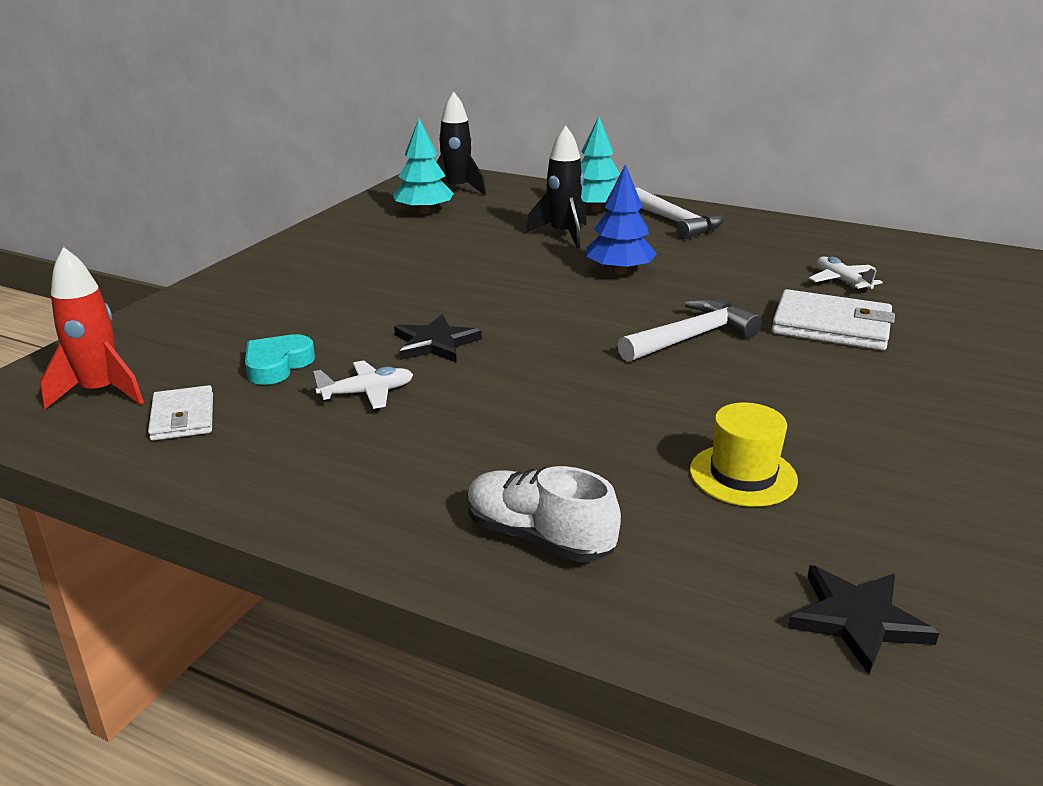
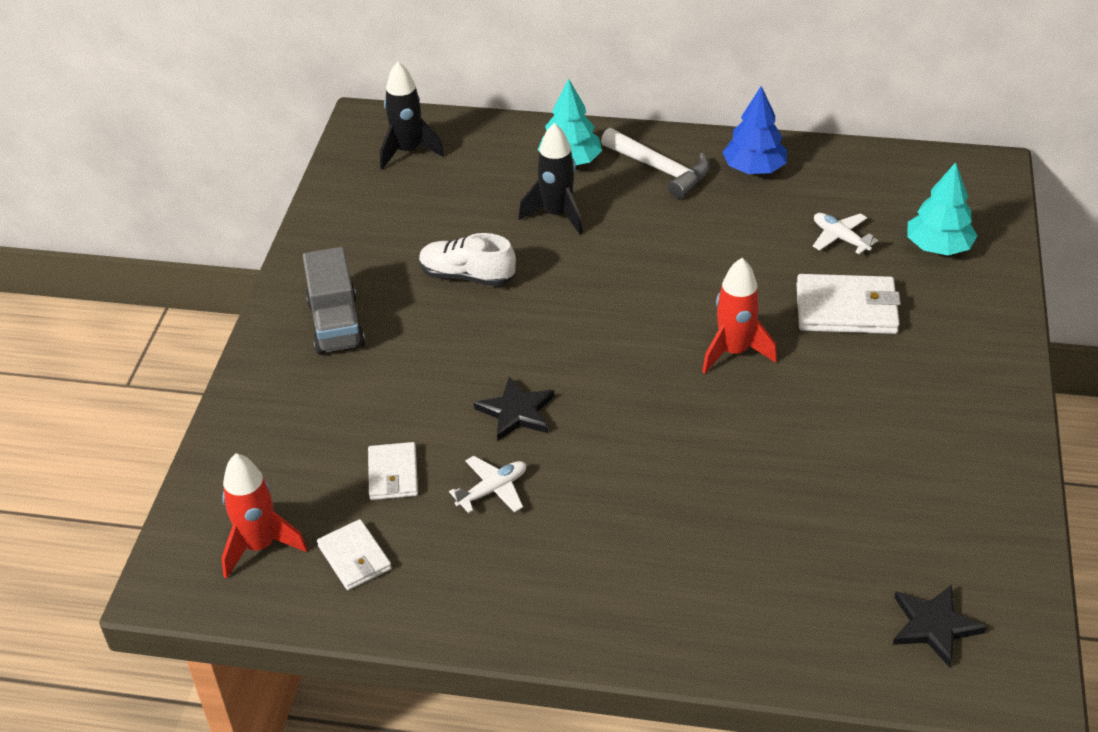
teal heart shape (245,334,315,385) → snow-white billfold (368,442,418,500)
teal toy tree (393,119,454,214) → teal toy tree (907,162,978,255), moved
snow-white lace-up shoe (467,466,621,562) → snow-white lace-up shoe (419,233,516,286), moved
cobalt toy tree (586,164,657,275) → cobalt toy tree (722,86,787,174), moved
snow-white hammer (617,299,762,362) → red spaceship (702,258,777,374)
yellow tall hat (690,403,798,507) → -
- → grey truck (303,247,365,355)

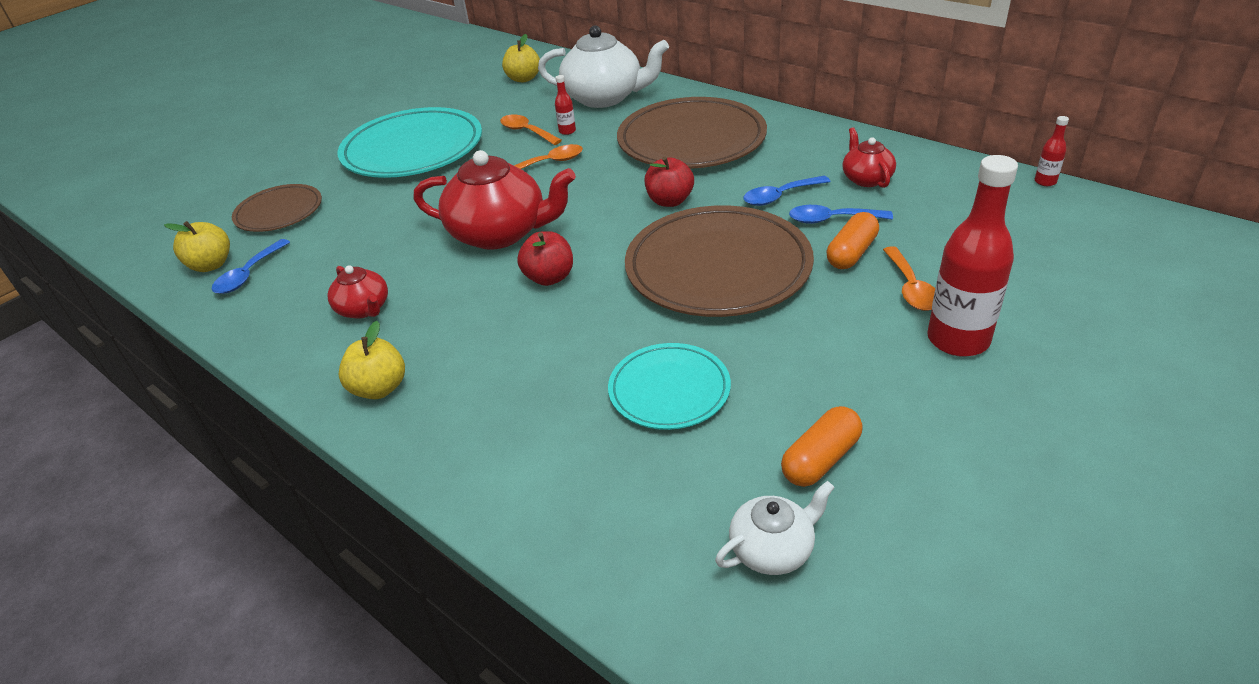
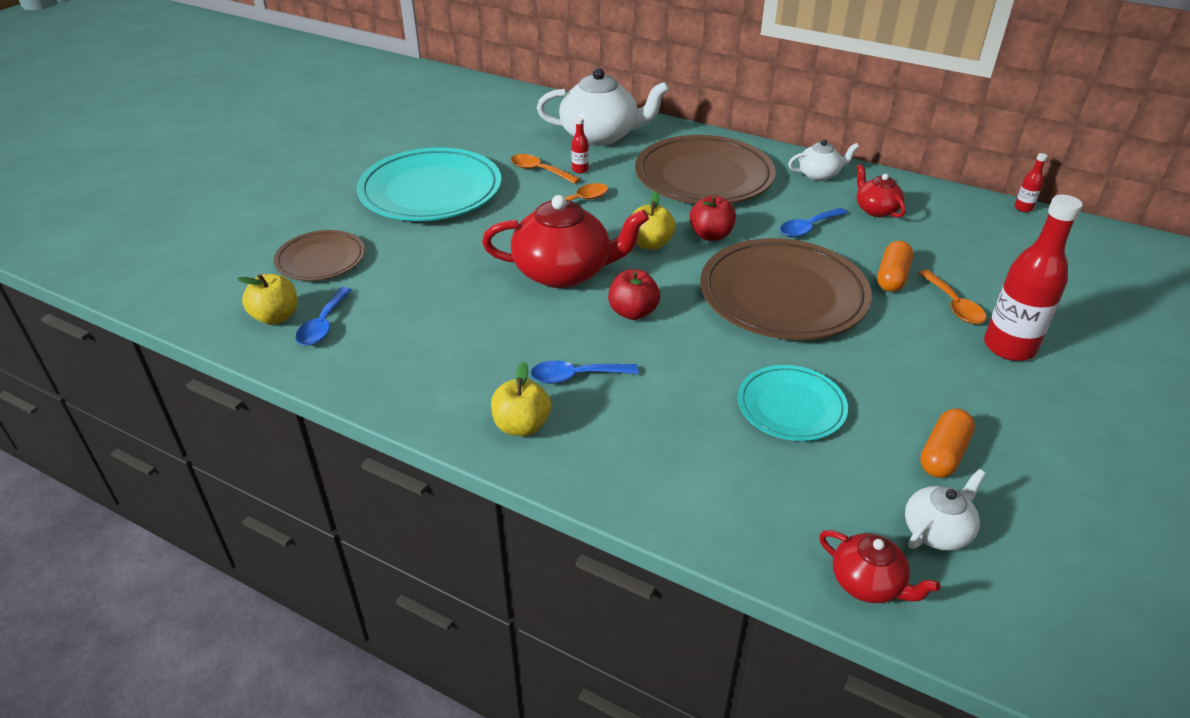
red teapot (328,265,388,319) → red teapot (819,530,940,603), moved
yellow toy apple (502,34,540,82) → yellow toy apple (633,191,675,250), moved
cobalt teaspoon (789,205,893,224) → cobalt teaspoon (530,361,638,384), moved
- → snow-white teapot (788,140,859,181)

---

● WHAT IS REQUIRED: Scan the data for the word "tree" and copy every line where it shows up.

● SOLUTION TO THE PROBLEM:
teal toy tree (393,119,454,214) → teal toy tree (907,162,978,255), moved
cobalt toy tree (586,164,657,275) → cobalt toy tree (722,86,787,174), moved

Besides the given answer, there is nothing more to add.